Work instruction
Establish how many lines in the material below include the word "brown", then give the count alone.

Given information
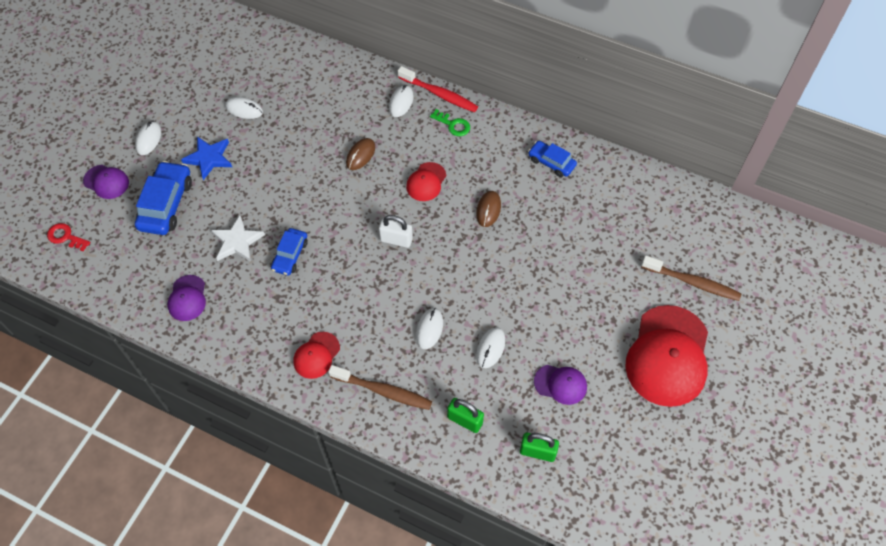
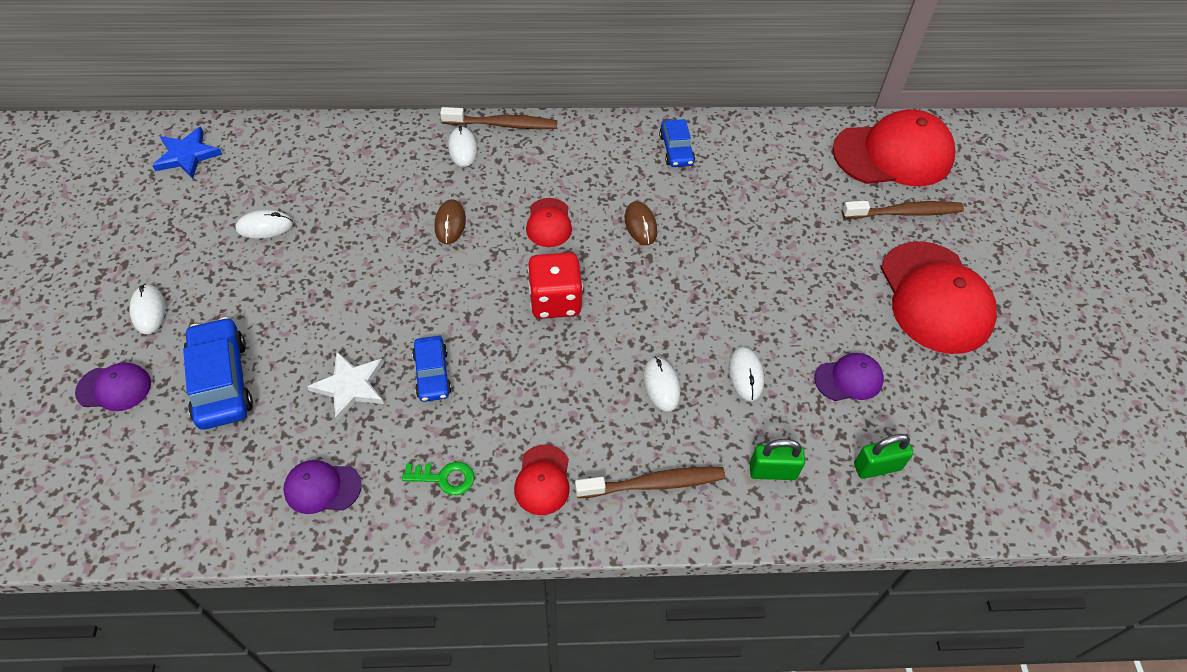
camera: 30 degrees left, 5 degrees down
red key [47,223,91,251] -> none
purple cap [168,275,206,321] -> purple cap turned 120 degrees clockwise [283,460,362,514]
blue star [181,137,232,180] -> blue star moved to [152,127,222,179]
white padlock [379,215,413,248] -> red dice [527,252,583,319]
red toothbrush [398,66,478,112] -> brown toothbrush [440,107,557,129]
green key [430,109,470,136] -> green key moved to [402,462,474,495]
blue car [528,141,577,177] -> blue car turned 105 degrees counterclockwise [659,119,695,167]
none -> red cap [833,109,955,186]

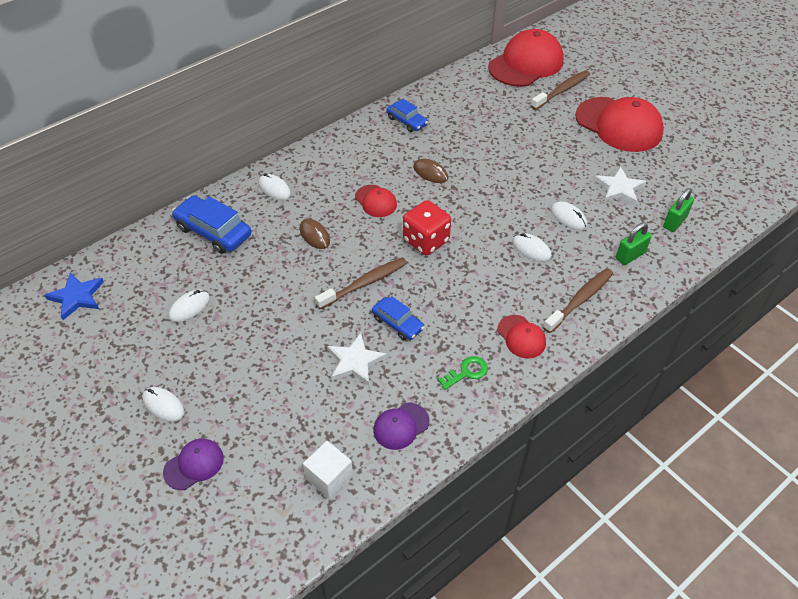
camera: 35 degrees left, 5 degrees down
blue car [183,317,253,430] -> blue car moved to [172,195,251,254]
brown toothbrush [440,107,557,129] -> brown toothbrush moved to [315,258,407,309]
purple cap [814,353,884,401] -> white star [594,166,647,205]
none -> white cube [303,441,353,499]

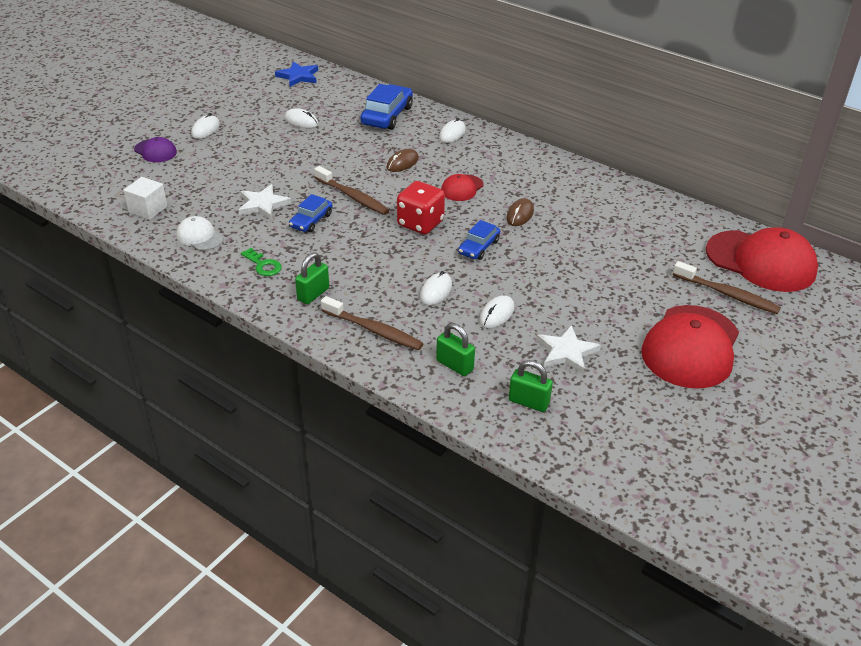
camera: 75 degrees right, 10 degrees down
purple cap [373,403,429,450] -> white cap [176,216,224,251]
blue car [387,99,428,132] -> blue car moved to [458,220,500,260]
red cap [497,315,546,358] -> green padlock [295,253,329,304]

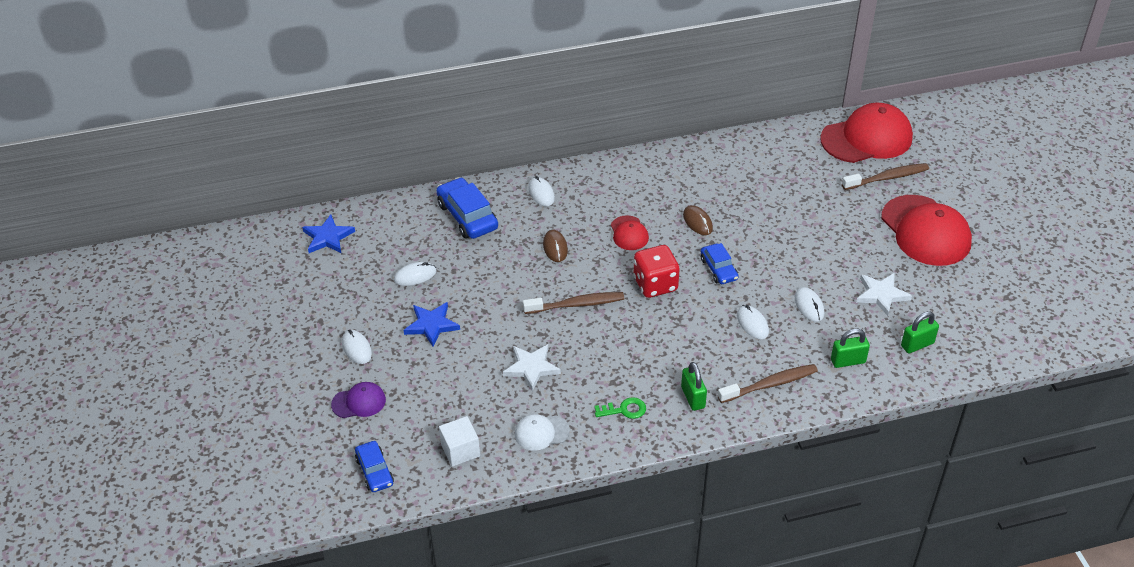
camera: 50 degrees left, 5 degrees up
blue car [289,194,332,232] -> blue car moved to [355,441,394,492]
none -> blue star [403,302,460,347]

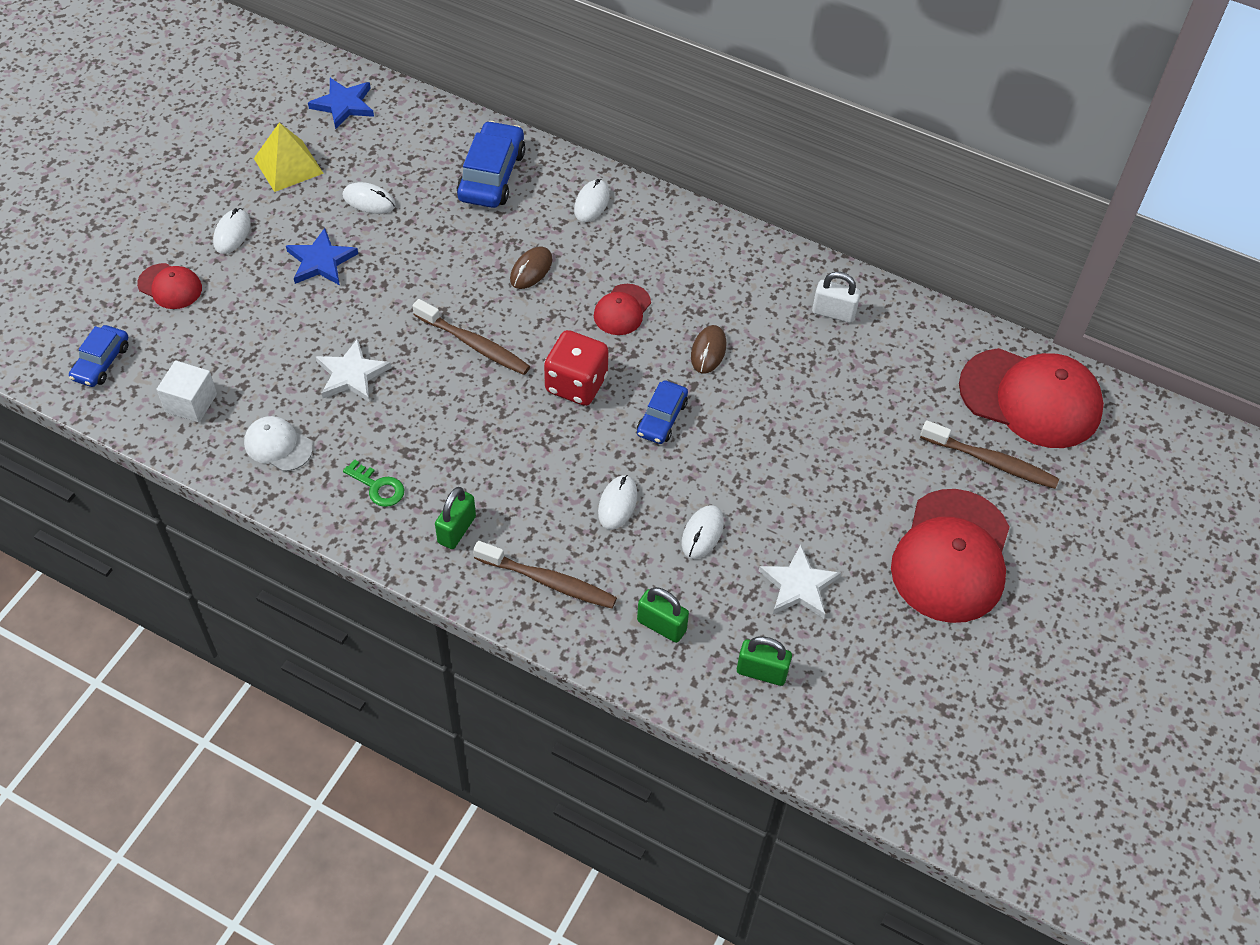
camera: 40 degrees right, 10 degrees up
purple cap [331,382,386,418] -> red cap [137,263,202,309]
none -> yellow pyramid [254,122,324,192]
none -> white padlock [812,272,861,323]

Response area
2